Data shown:
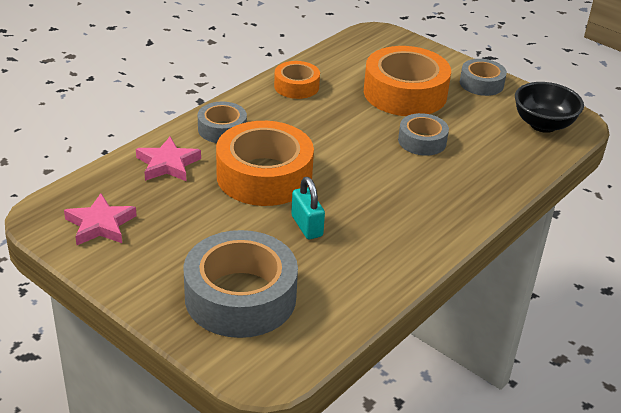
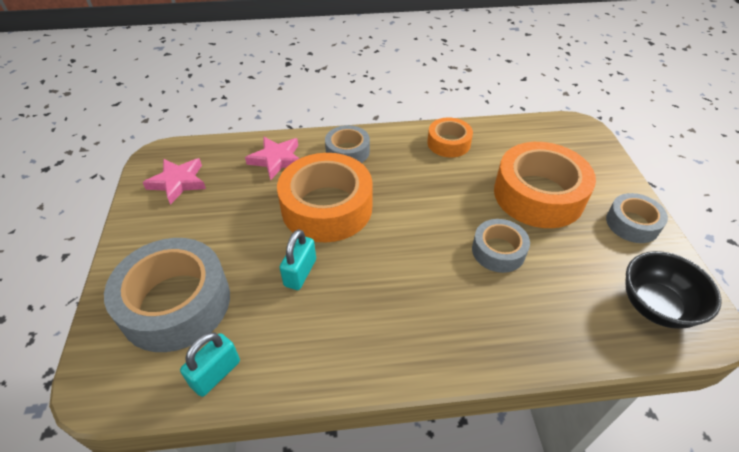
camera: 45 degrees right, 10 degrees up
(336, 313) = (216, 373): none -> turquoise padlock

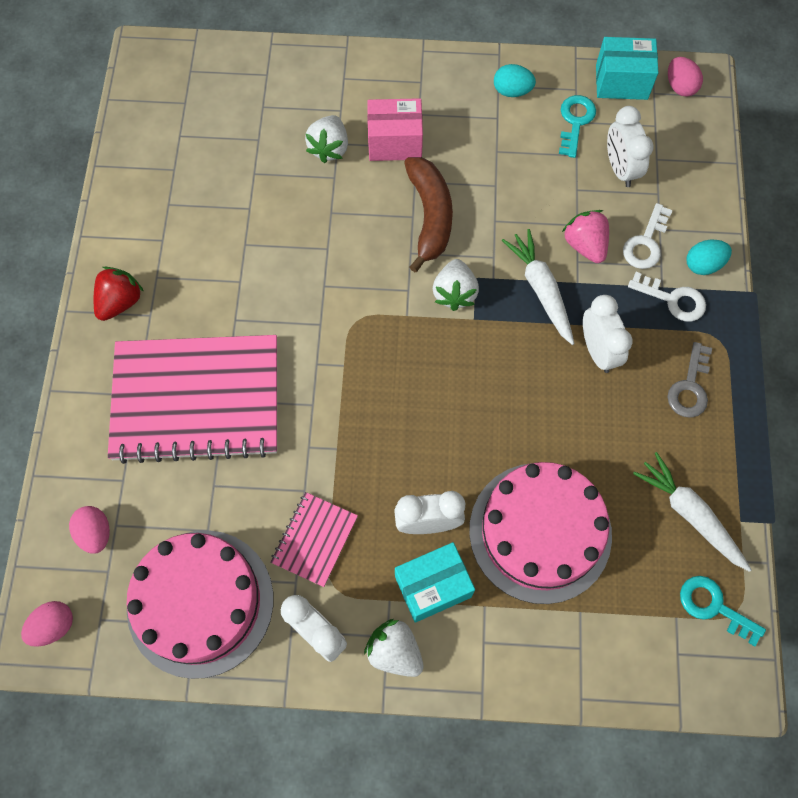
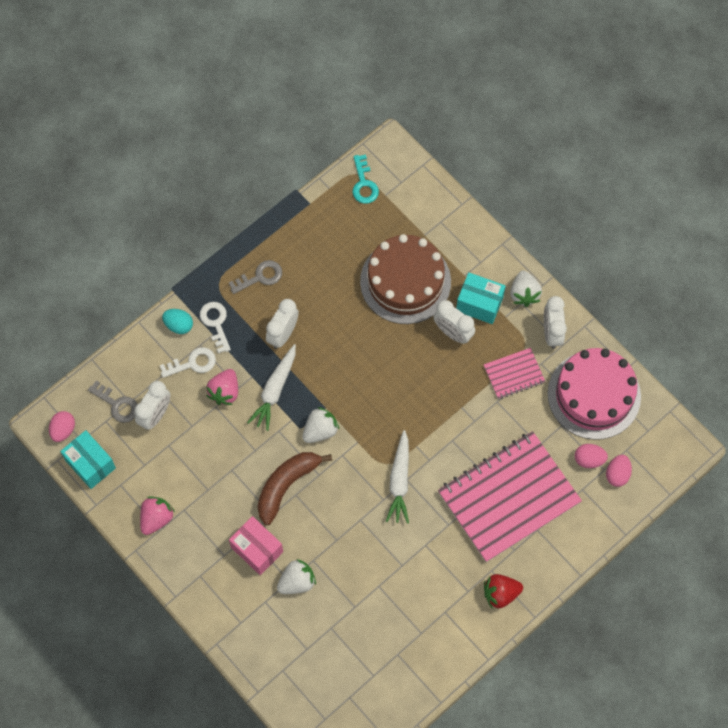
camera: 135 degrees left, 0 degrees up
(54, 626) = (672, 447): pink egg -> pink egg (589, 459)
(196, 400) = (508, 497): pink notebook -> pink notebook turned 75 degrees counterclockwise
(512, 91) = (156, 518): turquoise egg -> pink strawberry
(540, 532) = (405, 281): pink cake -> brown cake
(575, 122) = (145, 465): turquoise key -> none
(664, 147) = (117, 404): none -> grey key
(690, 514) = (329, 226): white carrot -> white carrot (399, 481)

* * *

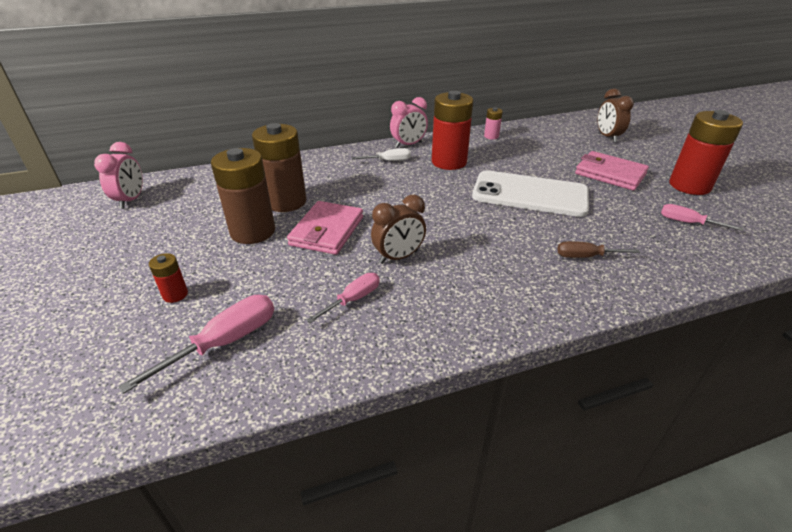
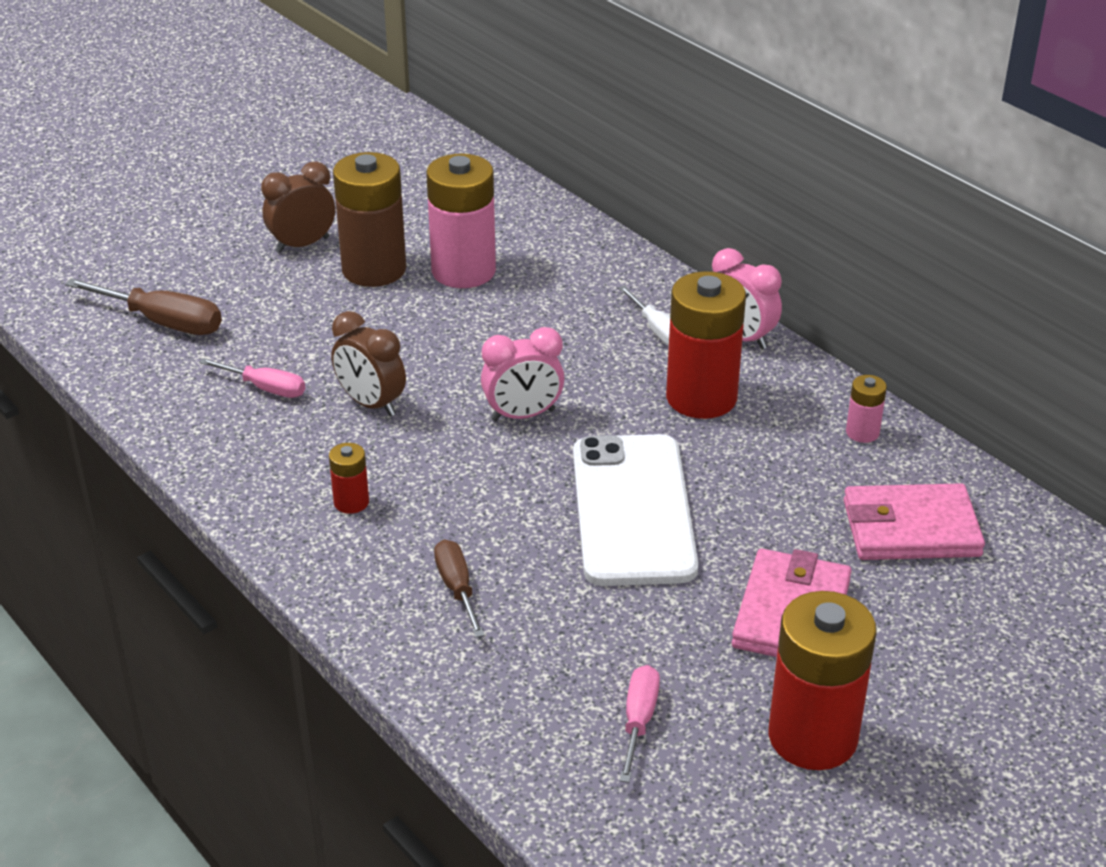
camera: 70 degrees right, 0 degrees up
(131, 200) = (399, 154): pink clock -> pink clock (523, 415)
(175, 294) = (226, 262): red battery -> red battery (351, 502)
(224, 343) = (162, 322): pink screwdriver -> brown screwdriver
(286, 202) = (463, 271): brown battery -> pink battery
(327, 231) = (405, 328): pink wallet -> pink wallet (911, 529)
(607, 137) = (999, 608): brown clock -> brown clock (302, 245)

Task description:
Look above for the line with "(54, 626) = (672, 447): pink" and the line with "(690, 514) = (329, 226): white". Write out those two lines and all the lines between them, exactly, and no others.

Solved exercise:
(54, 626) = (672, 447): pink egg -> pink egg (589, 459)
(196, 400) = (508, 497): pink notebook -> pink notebook turned 75 degrees counterclockwise
(512, 91) = (156, 518): turquoise egg -> pink strawberry
(540, 532) = (405, 281): pink cake -> brown cake
(575, 122) = (145, 465): turquoise key -> none
(664, 147) = (117, 404): none -> grey key
(690, 514) = (329, 226): white carrot -> white carrot (399, 481)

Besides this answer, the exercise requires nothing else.